ASSIGNMENT ->
Repeat every record below exactly, omitting any pictures.

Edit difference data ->
--------------------------------

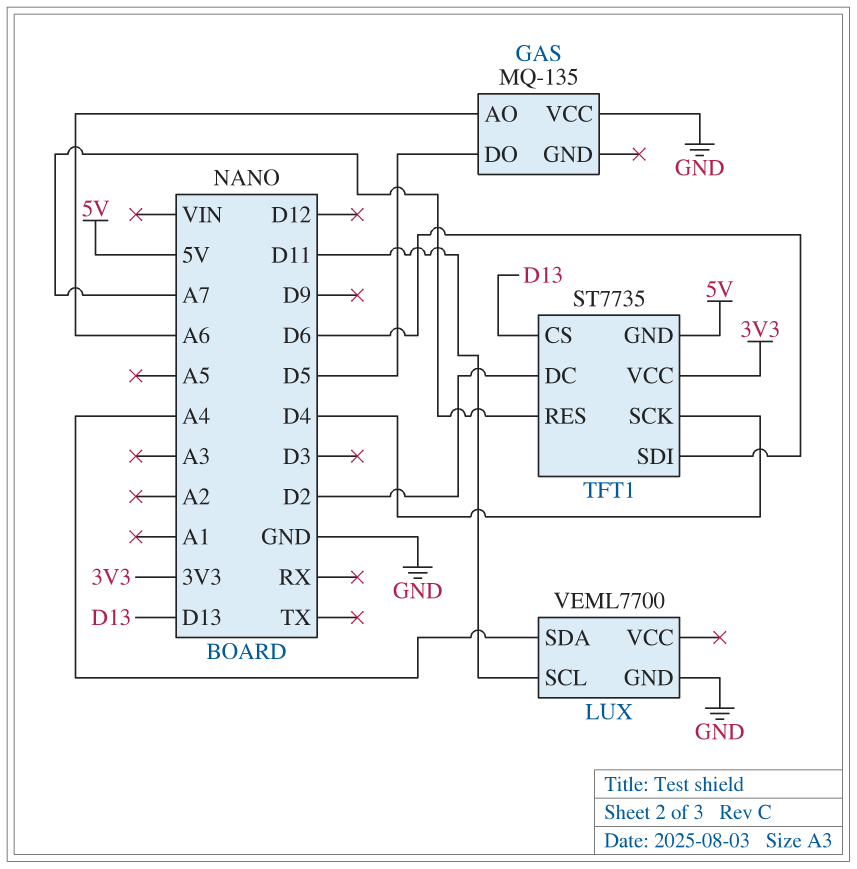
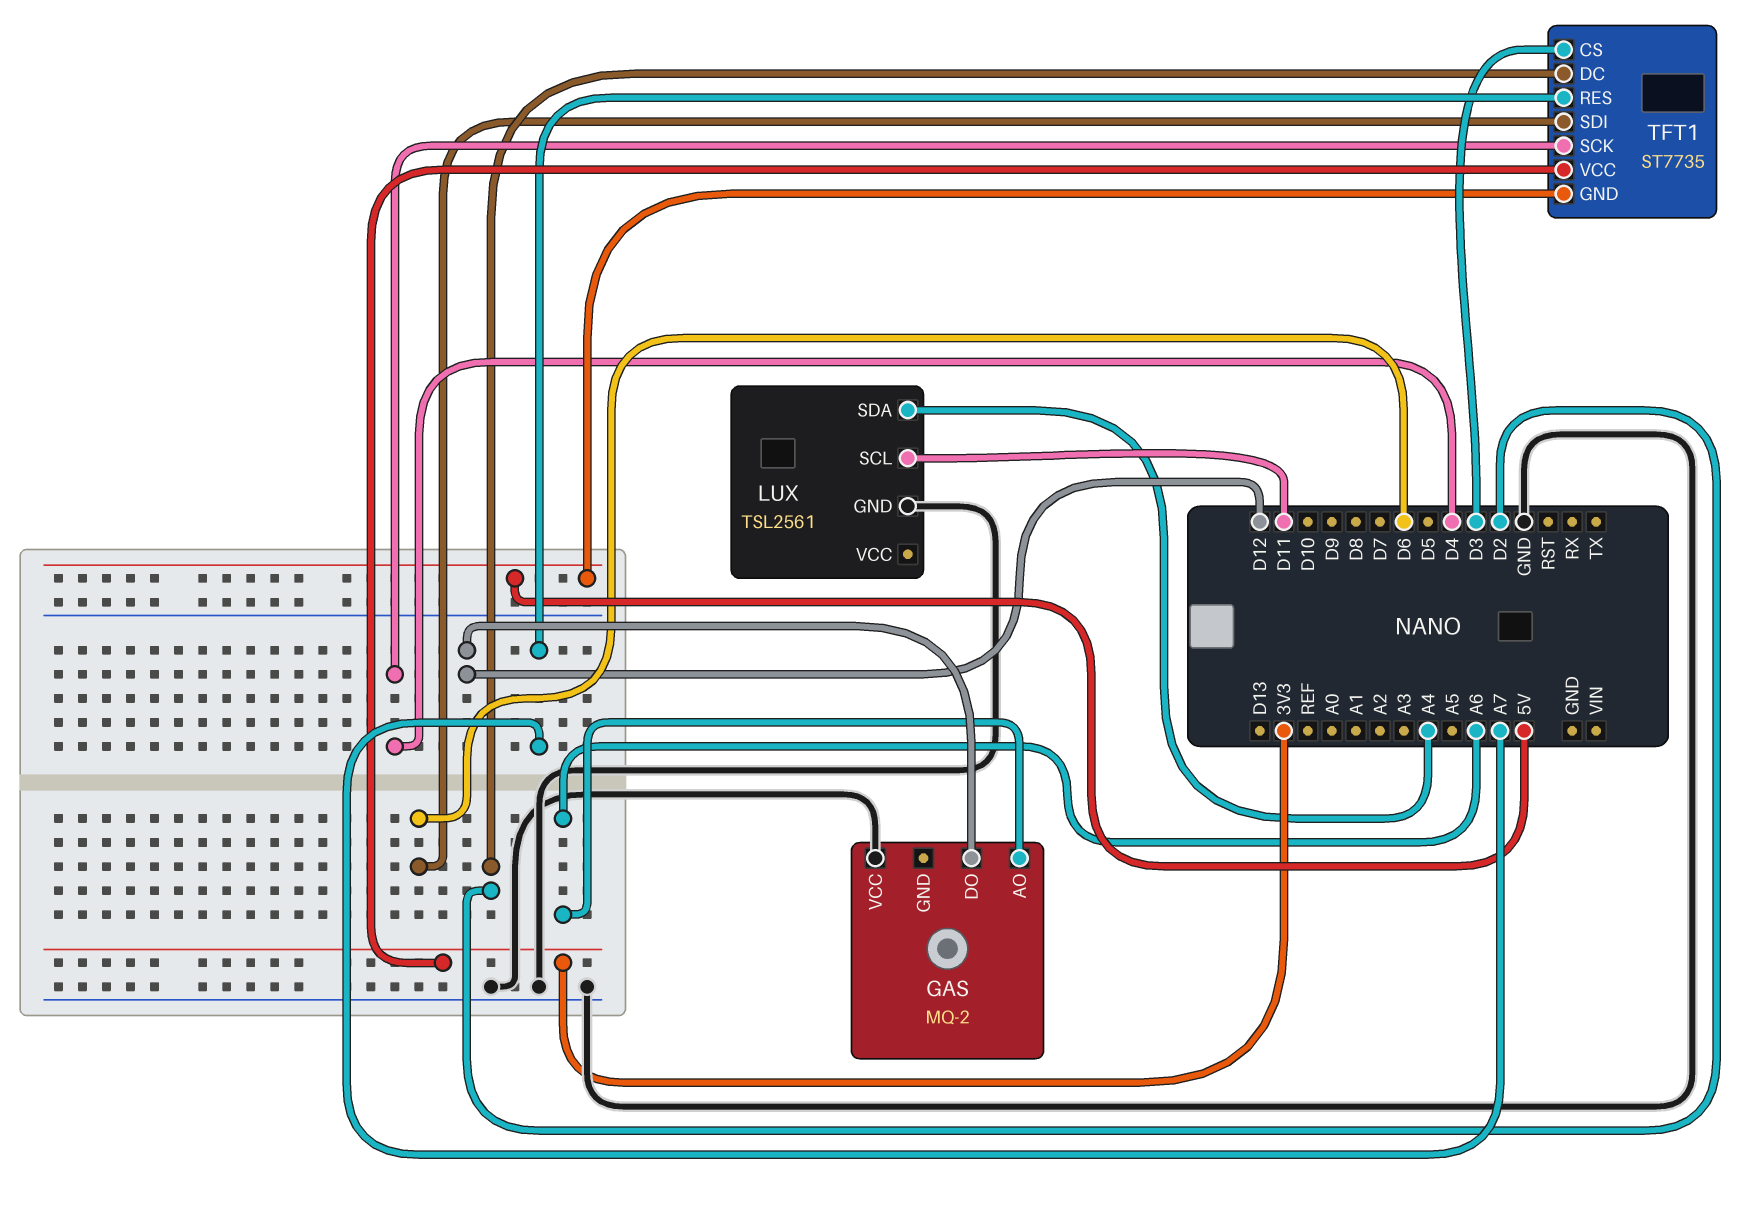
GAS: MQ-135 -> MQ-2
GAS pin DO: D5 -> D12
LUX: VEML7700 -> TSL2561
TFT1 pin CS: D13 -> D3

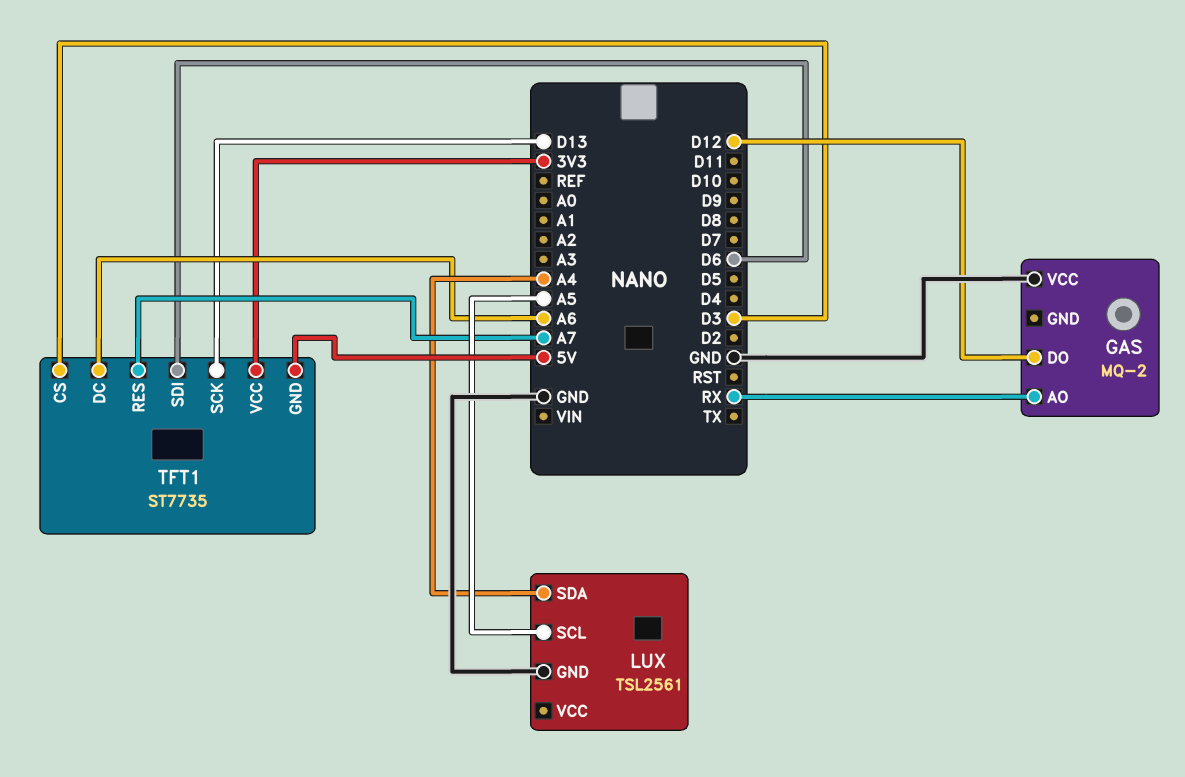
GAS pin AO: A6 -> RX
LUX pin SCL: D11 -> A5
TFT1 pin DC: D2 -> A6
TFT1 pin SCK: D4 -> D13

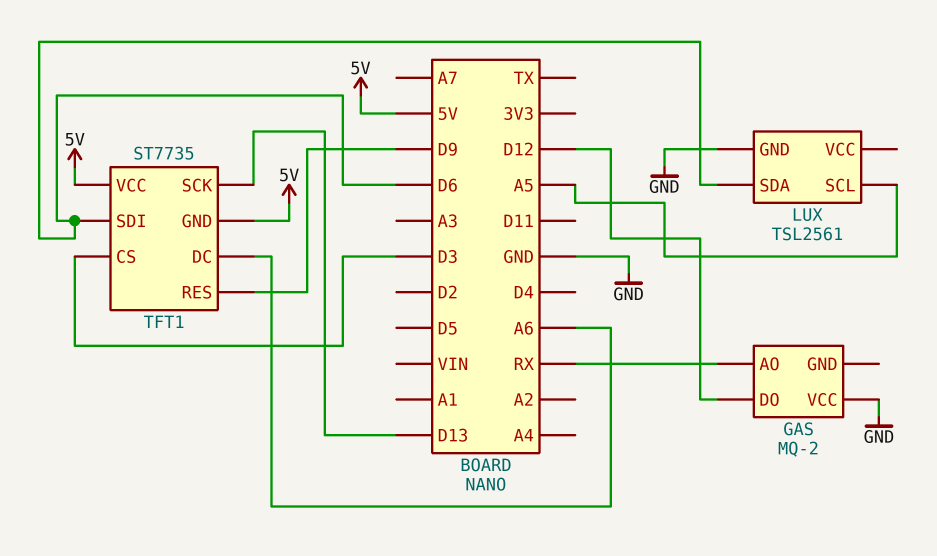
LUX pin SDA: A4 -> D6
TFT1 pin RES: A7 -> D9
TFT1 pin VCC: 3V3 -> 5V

--------------------------------

RESPONSE TO THE EXERCISE ->
GAS: MQ-135 -> MQ-2
GAS pin DO: D5 -> D12
LUX: VEML7700 -> TSL2561
TFT1 pin CS: D13 -> D3

GAS pin AO: A6 -> RX
LUX pin SCL: D11 -> A5
TFT1 pin DC: D2 -> A6
TFT1 pin SCK: D4 -> D13

LUX pin SDA: A4 -> D6
TFT1 pin RES: A7 -> D9
TFT1 pin VCC: 3V3 -> 5V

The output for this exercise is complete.